▶ _Required action_
Would you give the listing again exactly, without its images?

▶ _Source material_
======
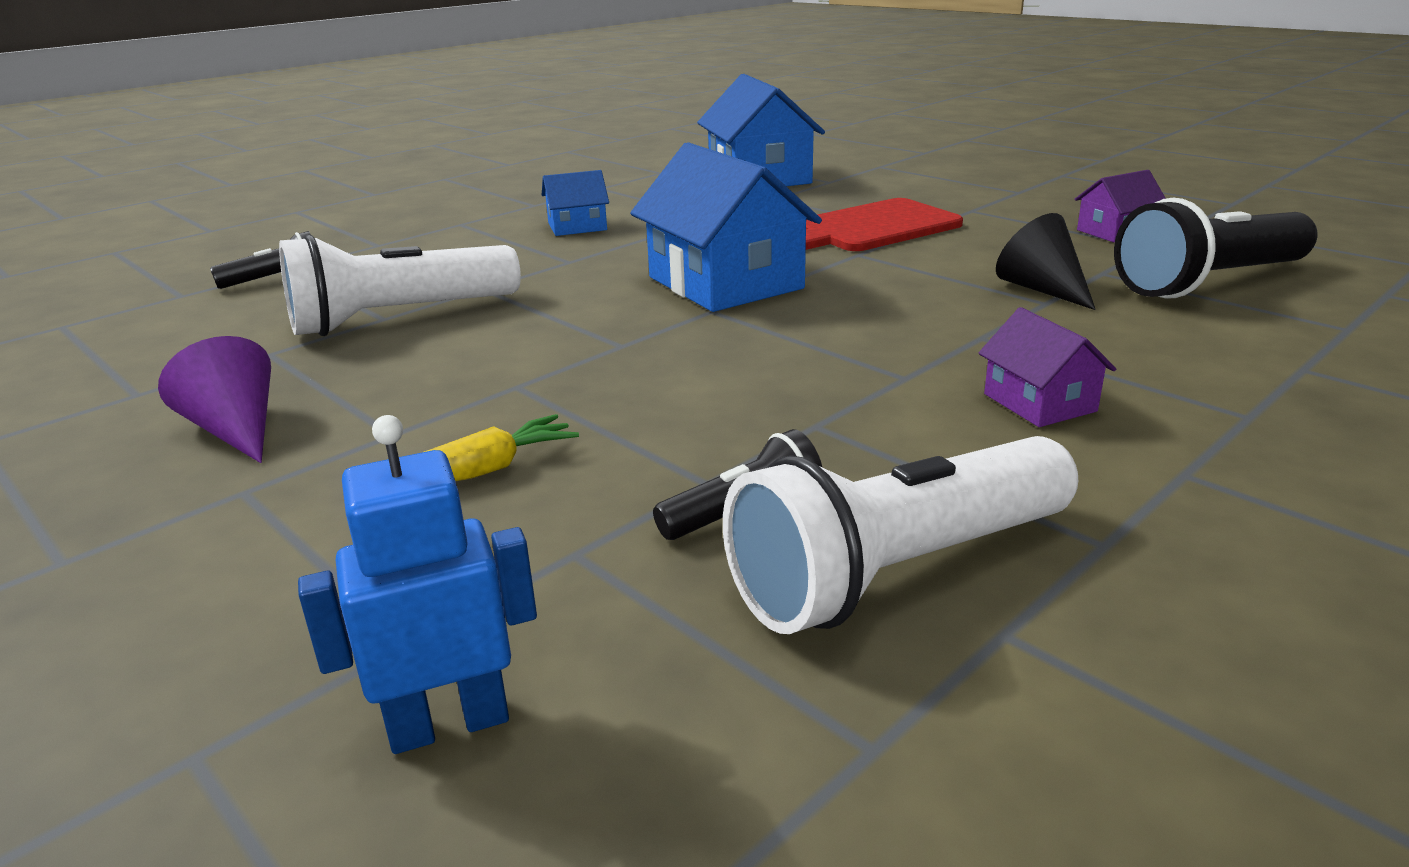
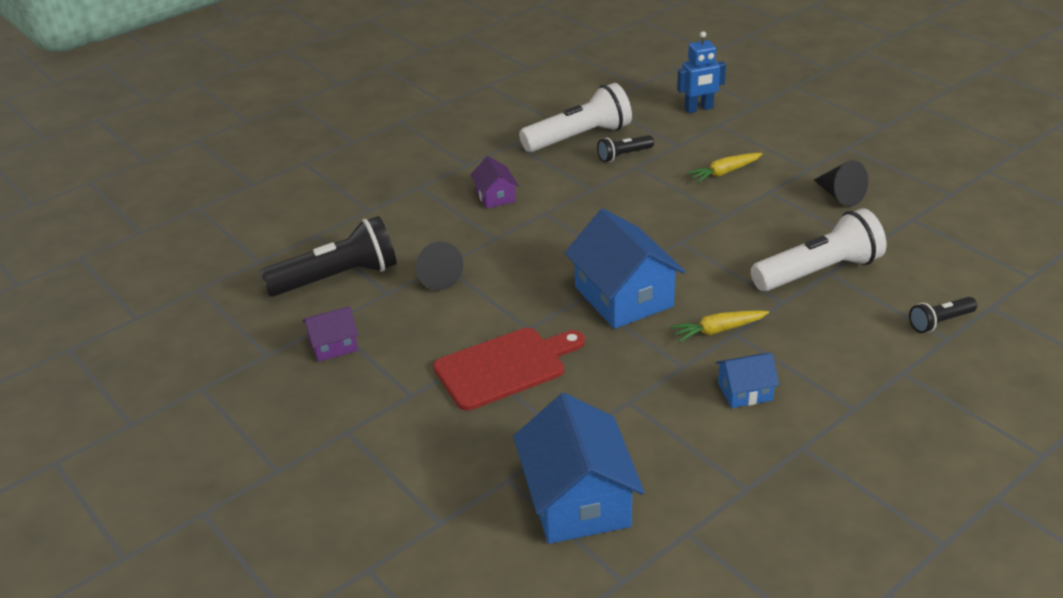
camera: 175 degrees left, 10 degrees up
purple cone [158,336,271,463] -> black cone [814,160,868,207]
none -> yellow carrot [670,310,769,342]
======
▶ _Expected answer_
camera: 175 degrees left, 10 degrees up
purple cone [158,336,271,463] -> black cone [814,160,868,207]
none -> yellow carrot [670,310,769,342]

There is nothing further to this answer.